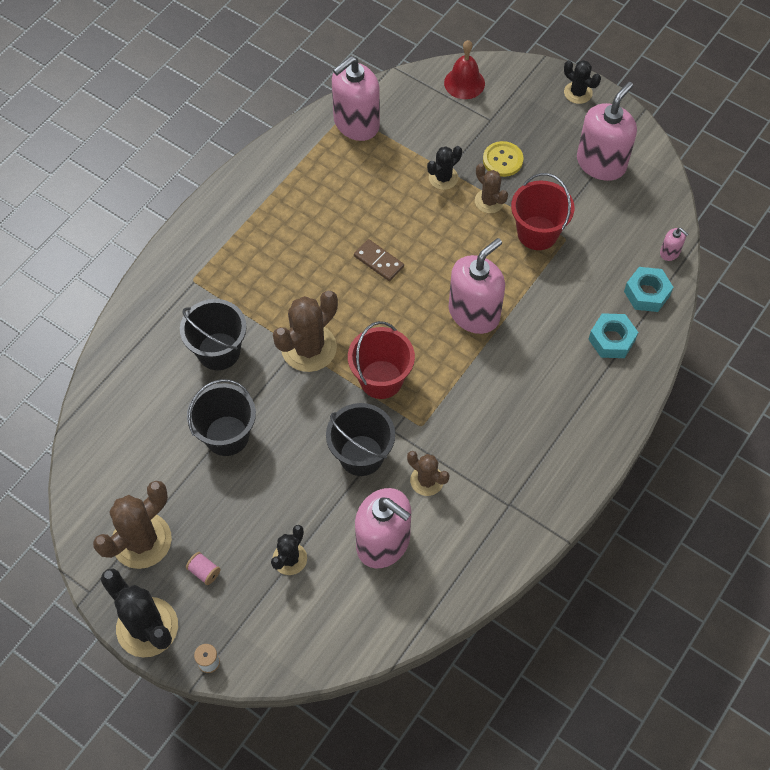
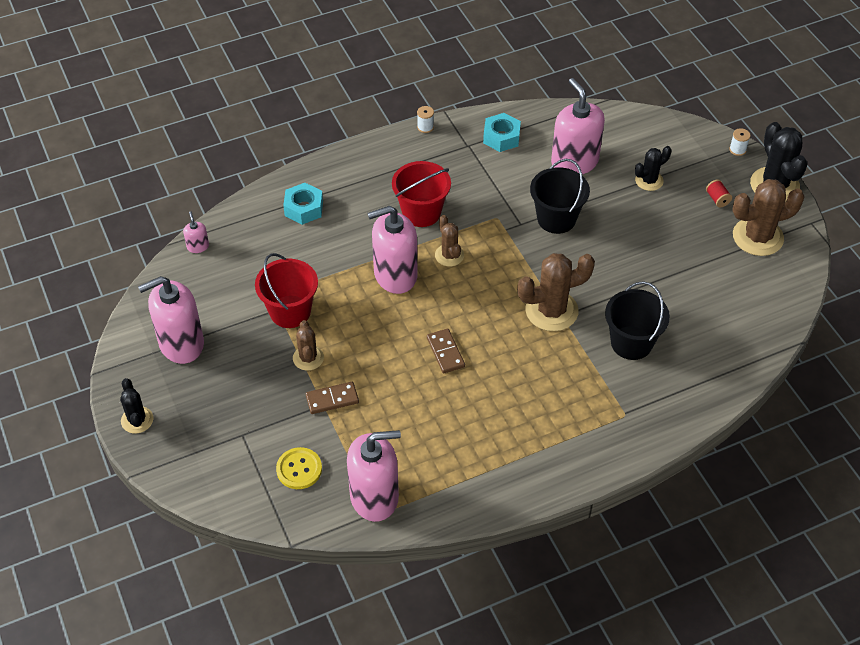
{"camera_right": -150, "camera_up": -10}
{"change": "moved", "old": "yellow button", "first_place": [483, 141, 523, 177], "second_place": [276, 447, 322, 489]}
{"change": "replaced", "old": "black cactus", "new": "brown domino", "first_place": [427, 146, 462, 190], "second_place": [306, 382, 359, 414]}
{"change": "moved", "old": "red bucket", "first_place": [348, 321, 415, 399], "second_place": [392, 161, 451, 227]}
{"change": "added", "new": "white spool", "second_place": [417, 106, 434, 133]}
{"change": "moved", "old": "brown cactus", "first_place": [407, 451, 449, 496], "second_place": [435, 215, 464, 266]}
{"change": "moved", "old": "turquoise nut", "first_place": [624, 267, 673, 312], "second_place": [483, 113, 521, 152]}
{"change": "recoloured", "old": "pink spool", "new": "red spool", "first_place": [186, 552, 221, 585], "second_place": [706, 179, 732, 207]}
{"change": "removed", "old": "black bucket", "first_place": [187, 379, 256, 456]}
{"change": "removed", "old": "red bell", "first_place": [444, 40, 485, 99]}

========================

__Exercise aim__:
Among the lines above, find those containing the word "removed" and copy each.

__Result__:
{"change": "removed", "old": "black bucket", "first_place": [187, 379, 256, 456]}
{"change": "removed", "old": "red bell", "first_place": [444, 40, 485, 99]}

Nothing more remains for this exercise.